Write out the lines below word for word, leaving out the pictures.

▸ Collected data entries
☆ ☆ ☆ ☆

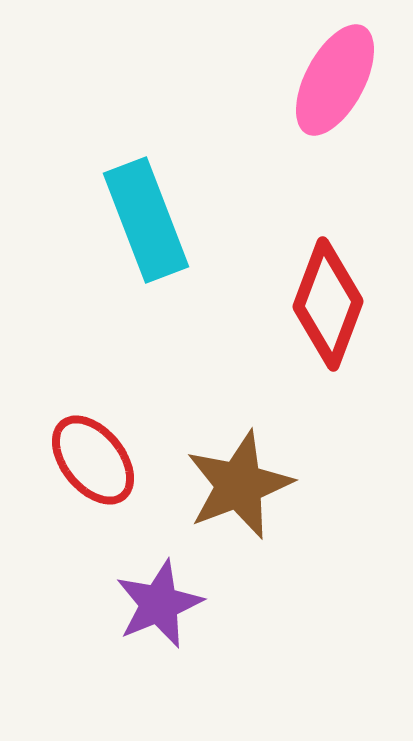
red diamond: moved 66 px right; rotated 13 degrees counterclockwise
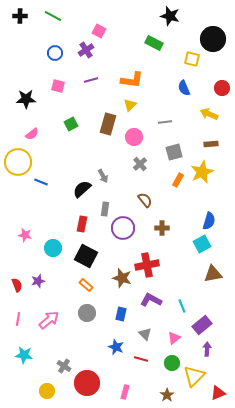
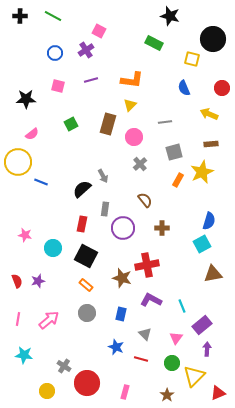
red semicircle at (17, 285): moved 4 px up
pink triangle at (174, 338): moved 2 px right; rotated 16 degrees counterclockwise
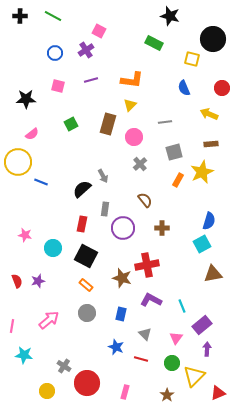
pink line at (18, 319): moved 6 px left, 7 px down
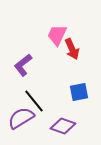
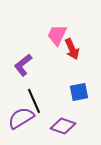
black line: rotated 15 degrees clockwise
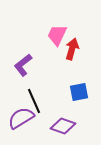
red arrow: rotated 140 degrees counterclockwise
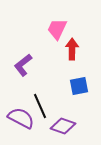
pink trapezoid: moved 6 px up
red arrow: rotated 15 degrees counterclockwise
blue square: moved 6 px up
black line: moved 6 px right, 5 px down
purple semicircle: rotated 60 degrees clockwise
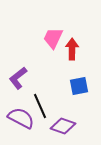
pink trapezoid: moved 4 px left, 9 px down
purple L-shape: moved 5 px left, 13 px down
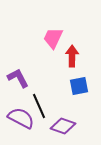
red arrow: moved 7 px down
purple L-shape: rotated 100 degrees clockwise
black line: moved 1 px left
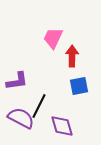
purple L-shape: moved 1 px left, 3 px down; rotated 110 degrees clockwise
black line: rotated 50 degrees clockwise
purple diamond: moved 1 px left; rotated 55 degrees clockwise
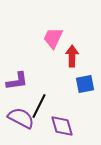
blue square: moved 6 px right, 2 px up
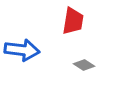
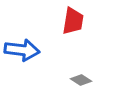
gray diamond: moved 3 px left, 15 px down
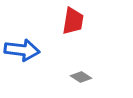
gray diamond: moved 3 px up
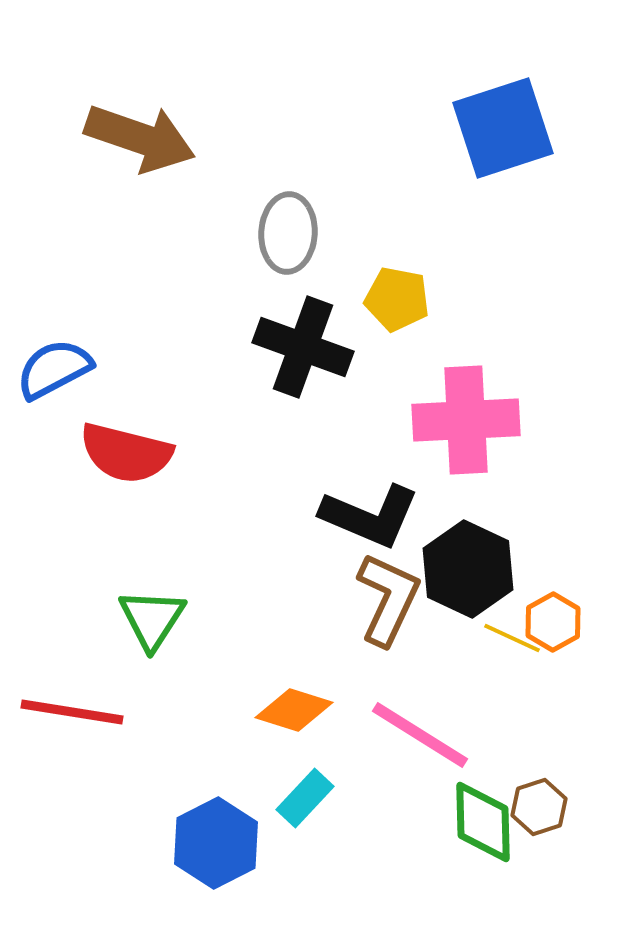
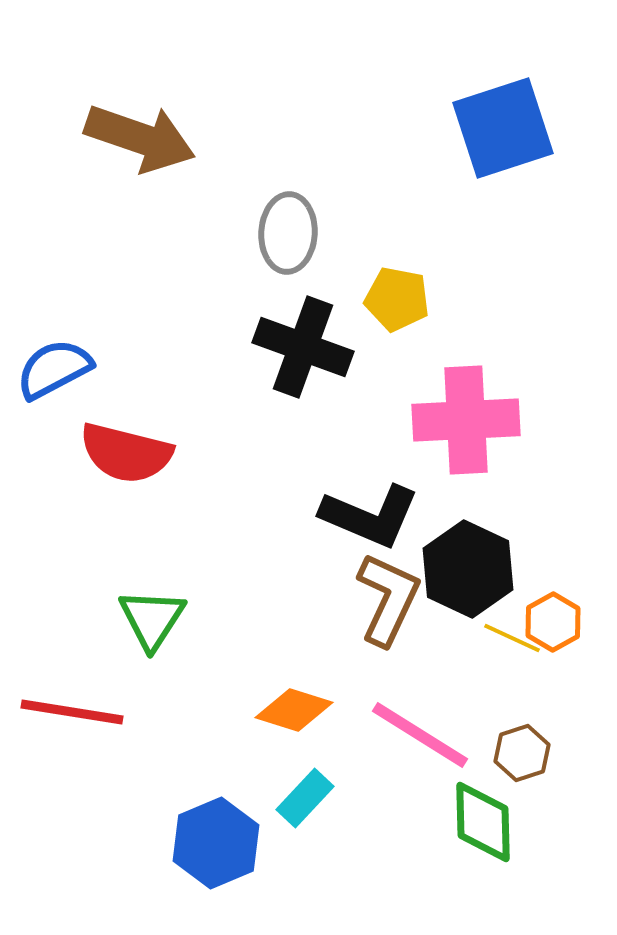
brown hexagon: moved 17 px left, 54 px up
blue hexagon: rotated 4 degrees clockwise
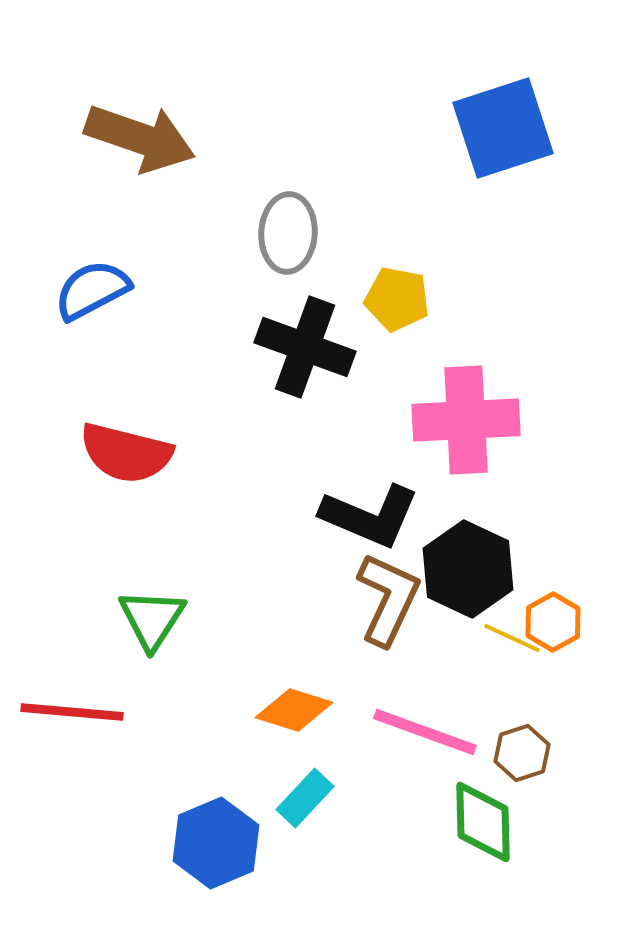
black cross: moved 2 px right
blue semicircle: moved 38 px right, 79 px up
red line: rotated 4 degrees counterclockwise
pink line: moved 5 px right, 3 px up; rotated 12 degrees counterclockwise
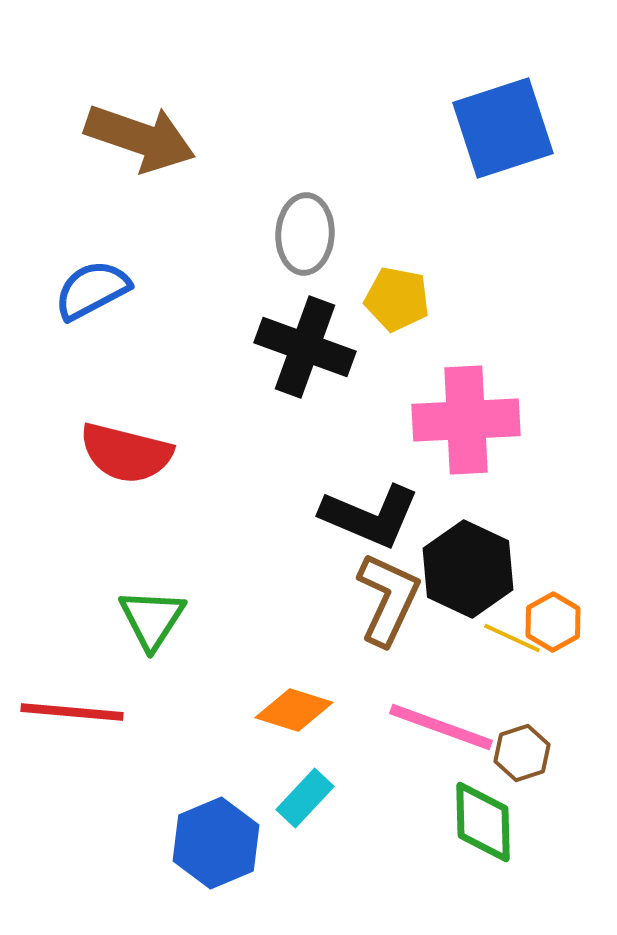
gray ellipse: moved 17 px right, 1 px down
pink line: moved 16 px right, 5 px up
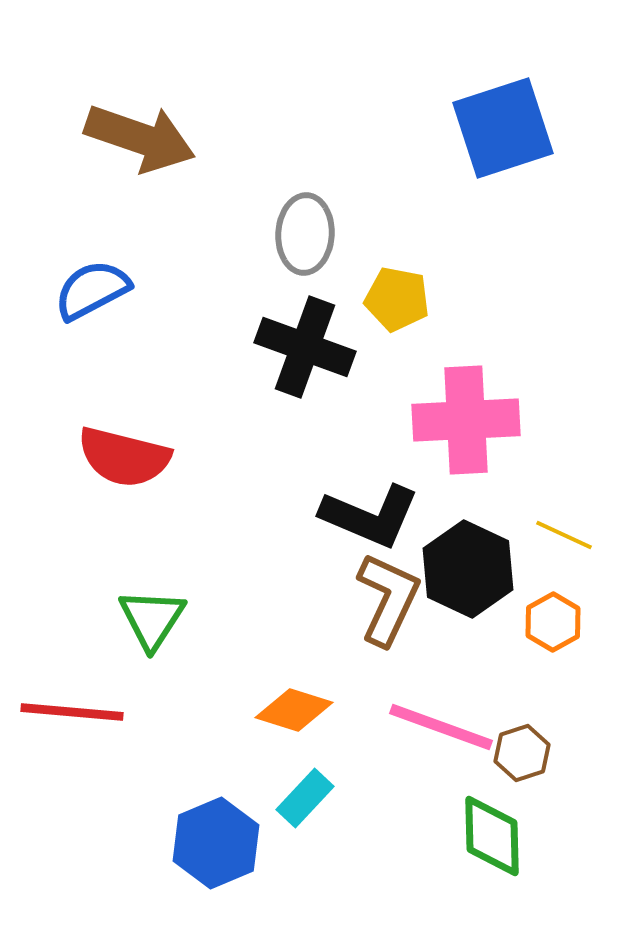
red semicircle: moved 2 px left, 4 px down
yellow line: moved 52 px right, 103 px up
green diamond: moved 9 px right, 14 px down
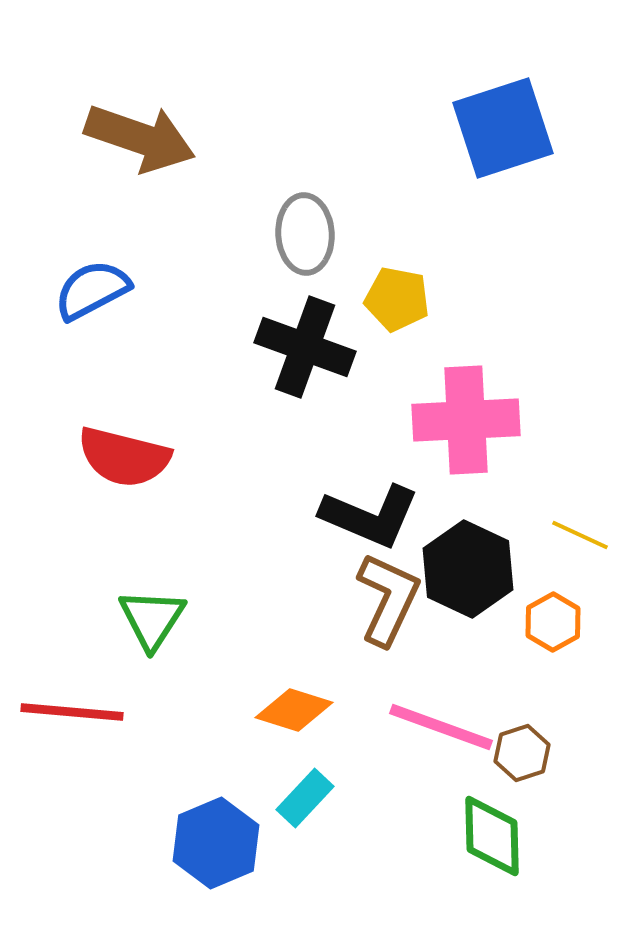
gray ellipse: rotated 6 degrees counterclockwise
yellow line: moved 16 px right
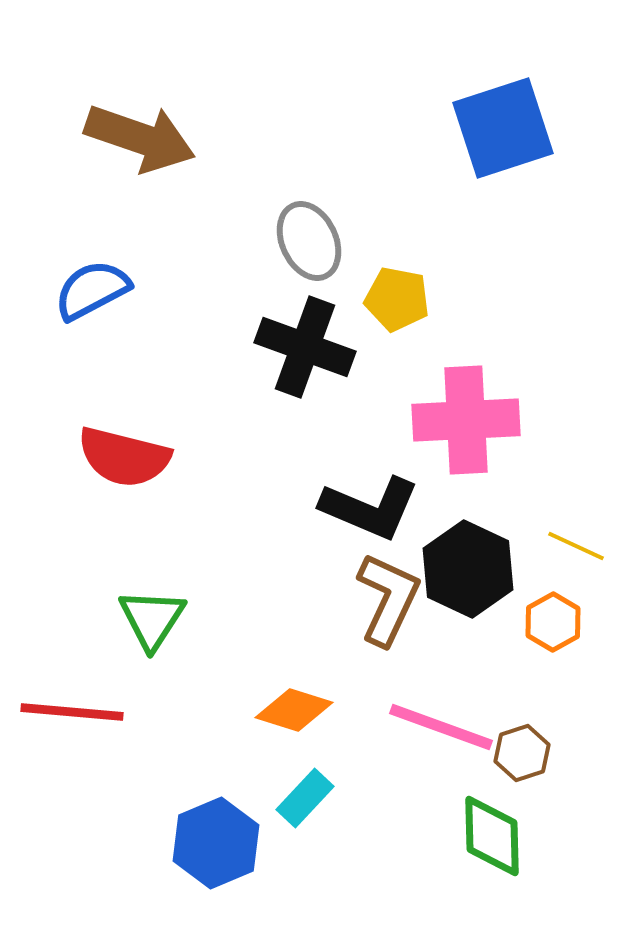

☆ ☆ ☆ ☆

▸ EXPECTED ANSWER
red diamond: moved 66 px right; rotated 13 degrees counterclockwise
red semicircle at (17, 285): moved 4 px up
pink triangle at (174, 338): moved 2 px right; rotated 16 degrees counterclockwise
pink line at (18, 319): moved 6 px left, 7 px down
black line: rotated 15 degrees clockwise
red arrow: rotated 140 degrees counterclockwise
pink trapezoid: moved 6 px up
red arrow: rotated 15 degrees counterclockwise
blue square: moved 6 px up
black line: moved 6 px right, 5 px down
purple semicircle: rotated 60 degrees clockwise
pink trapezoid: moved 4 px left, 9 px down
purple L-shape: moved 5 px left, 13 px down
red arrow: moved 7 px down
purple L-shape: rotated 100 degrees clockwise
black line: moved 1 px left
purple L-shape: moved 1 px left, 3 px down; rotated 110 degrees clockwise
black line: rotated 50 degrees clockwise
purple diamond: moved 1 px left; rotated 55 degrees clockwise
blue square: moved 6 px right, 2 px up
gray diamond: moved 3 px left, 15 px down
gray diamond: moved 3 px up
brown hexagon: moved 17 px left, 54 px up
blue hexagon: rotated 4 degrees clockwise
black cross: moved 2 px right
blue semicircle: moved 38 px right, 79 px up
red line: rotated 4 degrees counterclockwise
pink line: moved 5 px right, 3 px up; rotated 12 degrees counterclockwise
gray ellipse: moved 17 px right, 1 px down
pink line: moved 16 px right, 5 px up
red semicircle: moved 2 px left, 4 px down
yellow line: moved 52 px right, 103 px up
green diamond: moved 9 px right, 14 px down
gray ellipse: rotated 6 degrees counterclockwise
yellow line: moved 16 px right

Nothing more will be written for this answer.